> Records to process
▽
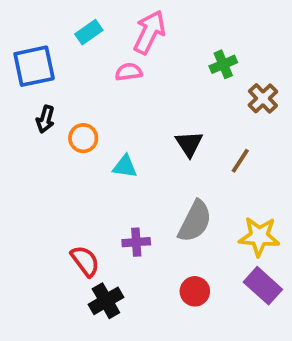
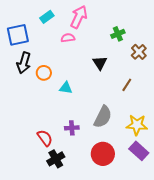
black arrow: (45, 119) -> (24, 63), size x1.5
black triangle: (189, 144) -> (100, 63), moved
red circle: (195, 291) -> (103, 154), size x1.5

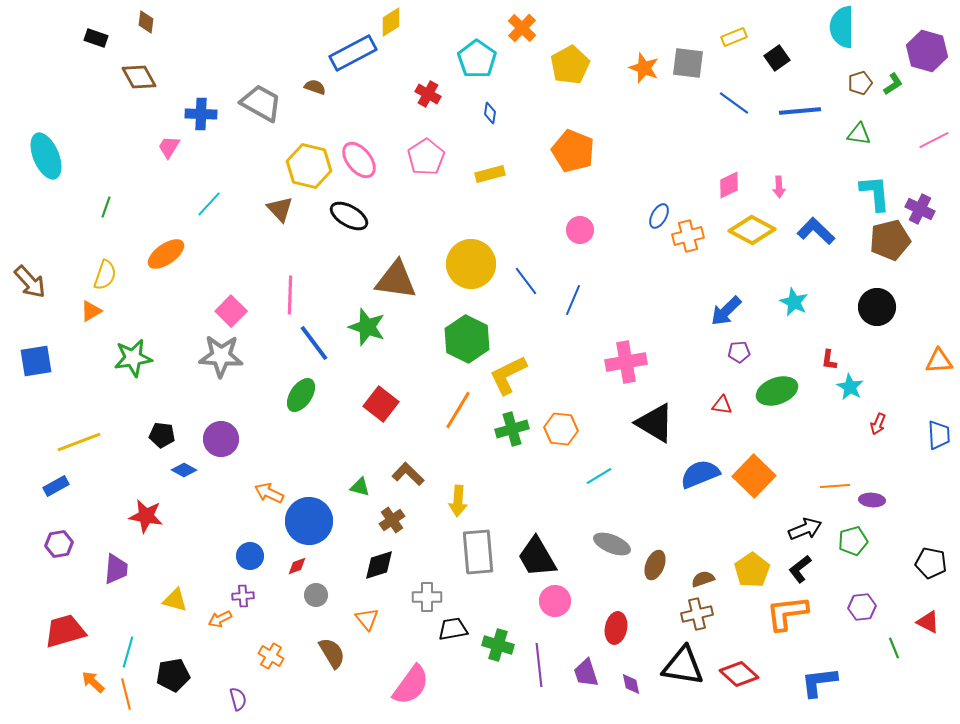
△
▽
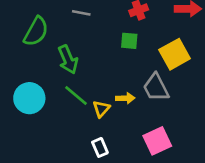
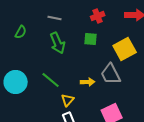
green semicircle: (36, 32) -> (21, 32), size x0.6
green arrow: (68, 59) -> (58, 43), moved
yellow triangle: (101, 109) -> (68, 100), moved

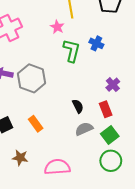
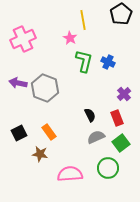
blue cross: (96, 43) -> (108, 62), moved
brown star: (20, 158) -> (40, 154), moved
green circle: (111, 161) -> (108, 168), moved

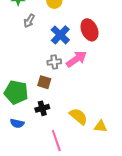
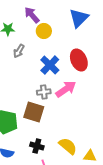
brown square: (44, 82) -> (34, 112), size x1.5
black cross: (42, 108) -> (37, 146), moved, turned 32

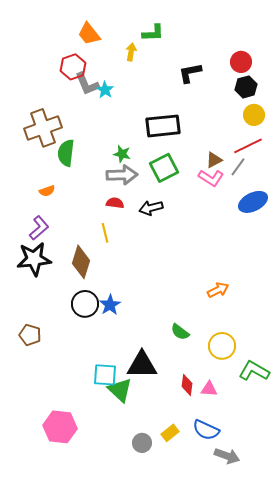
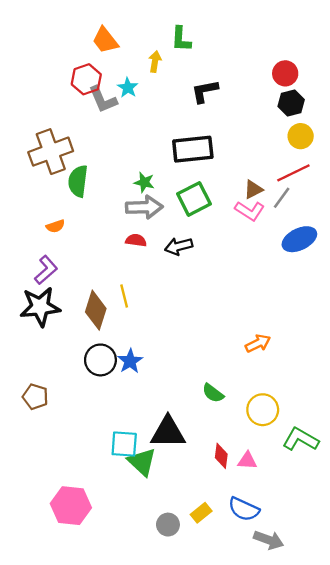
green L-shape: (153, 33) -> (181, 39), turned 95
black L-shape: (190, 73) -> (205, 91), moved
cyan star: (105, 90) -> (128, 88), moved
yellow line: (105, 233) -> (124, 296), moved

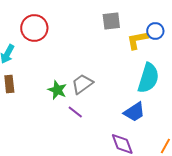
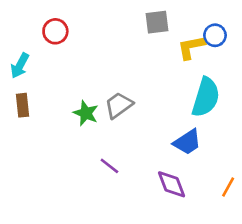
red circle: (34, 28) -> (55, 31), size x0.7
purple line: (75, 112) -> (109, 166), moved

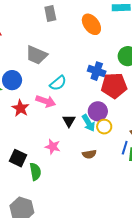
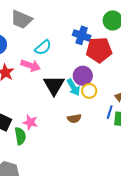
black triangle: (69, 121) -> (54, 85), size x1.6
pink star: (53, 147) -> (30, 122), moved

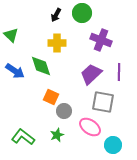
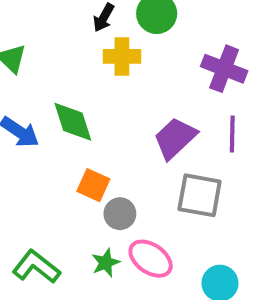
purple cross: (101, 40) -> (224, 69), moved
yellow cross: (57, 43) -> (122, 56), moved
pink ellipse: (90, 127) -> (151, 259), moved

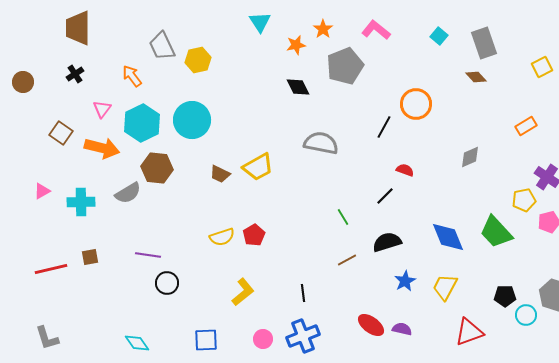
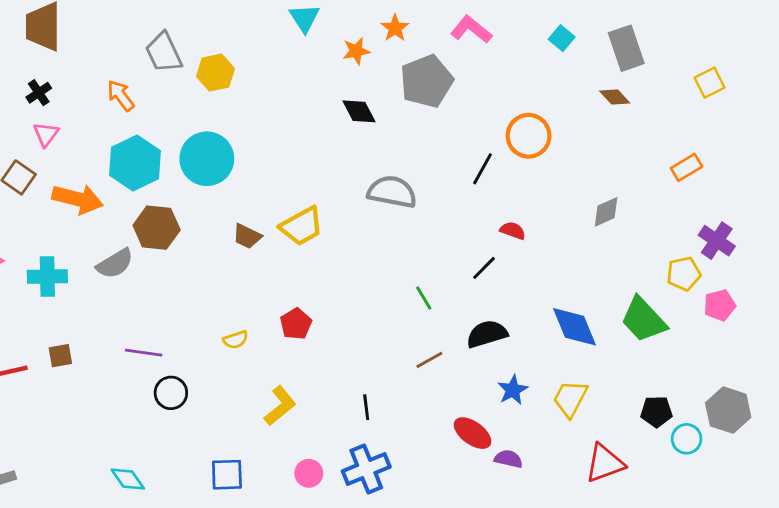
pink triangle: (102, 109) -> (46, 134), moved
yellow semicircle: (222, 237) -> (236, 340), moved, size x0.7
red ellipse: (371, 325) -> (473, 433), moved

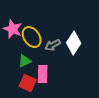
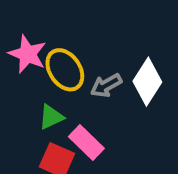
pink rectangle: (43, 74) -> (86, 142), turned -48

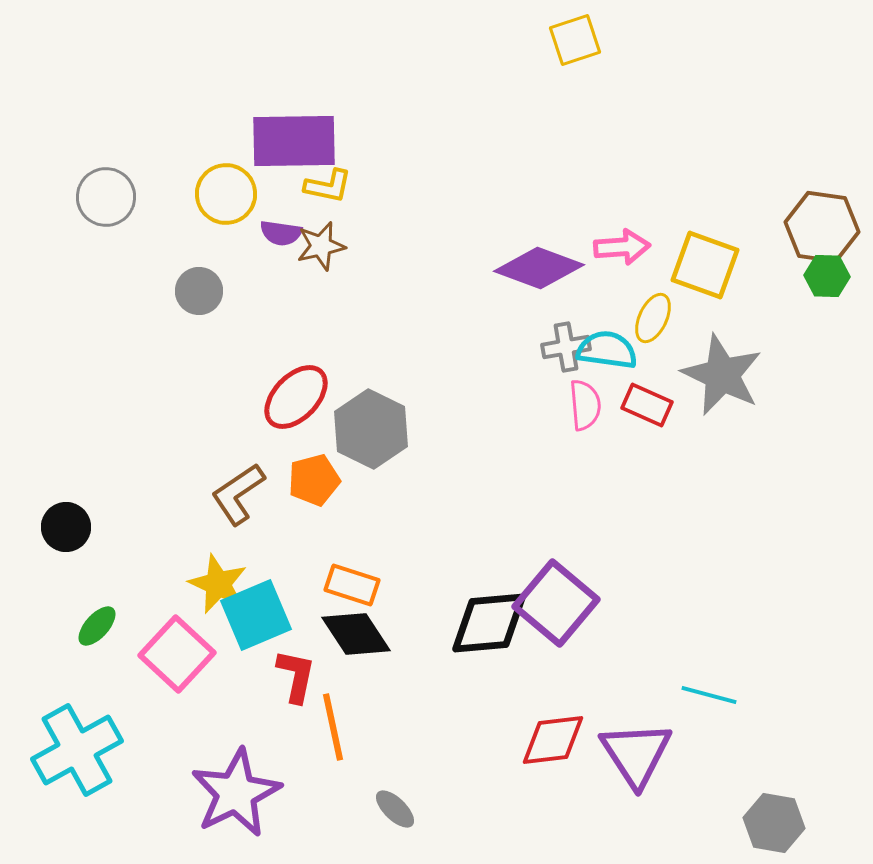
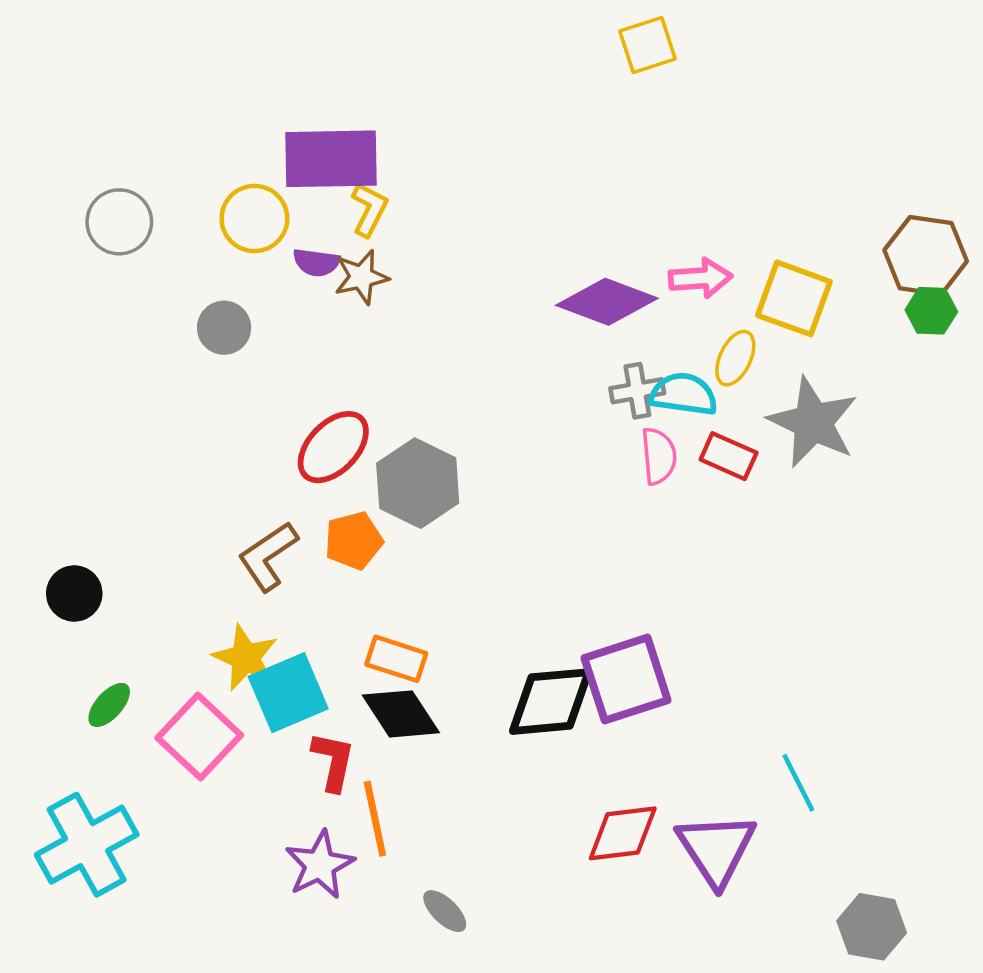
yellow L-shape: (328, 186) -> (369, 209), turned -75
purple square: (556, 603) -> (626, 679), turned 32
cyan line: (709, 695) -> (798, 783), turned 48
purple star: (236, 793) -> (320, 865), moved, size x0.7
△
> About this task
Return, with no change at all, every line in the entries above from the line containing "black arrow: (45, 119) -> (24, 63), size x1.5" through the line containing "red circle: (195, 291)".

> Task result
black arrow: (45, 119) -> (24, 63), size x1.5
black triangle: (189, 144) -> (100, 63), moved
red circle: (195, 291) -> (103, 154), size x1.5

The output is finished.